Return, character for character, the lines from the one bearing "D5: diode 1N4148" through the end of the material. Omit everything before that line.

------------------------------------------------

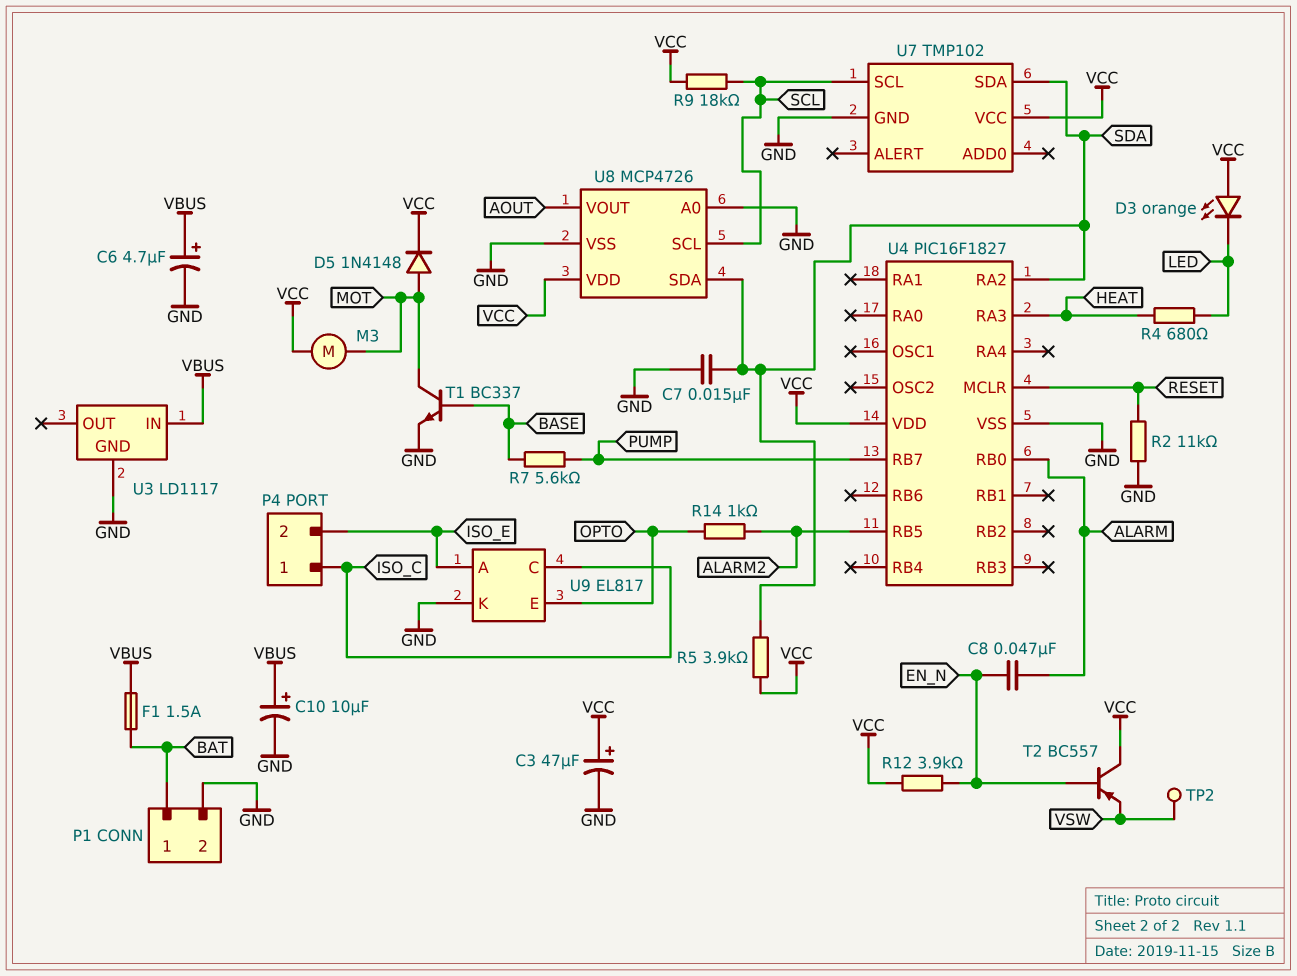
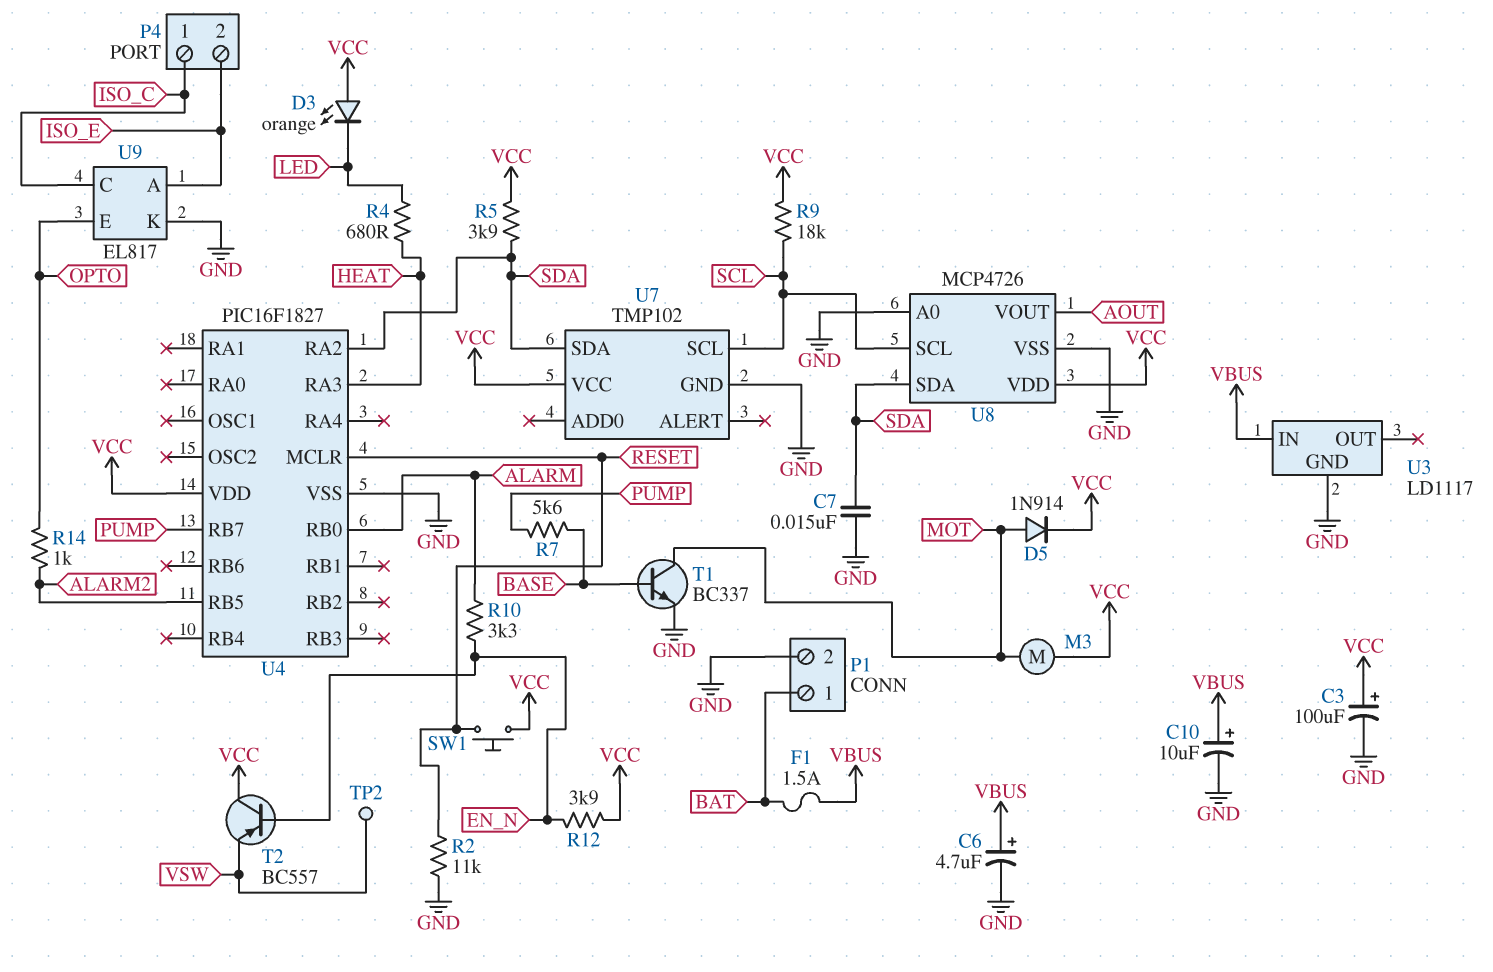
C3: 47uF (plus VCC, minus GND) -> 100uF (plus VCC, minus GND)
C8: 47nF (ALARM, EN_N) -> none
D5: diode 1N4148 (A MOT, K VCC) -> diode 1N914 (A MOT, K VCC)
R10: none -> 3.3k (ALARM, EN_N)
SW1: none -> button (RESET, VCC)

------------------------------------------------

> **Task response**
D5: diode 1N4148 (A MOT, K VCC) -> diode 1N914 (A MOT, K VCC)
R10: none -> 3.3k (ALARM, EN_N)
SW1: none -> button (RESET, VCC)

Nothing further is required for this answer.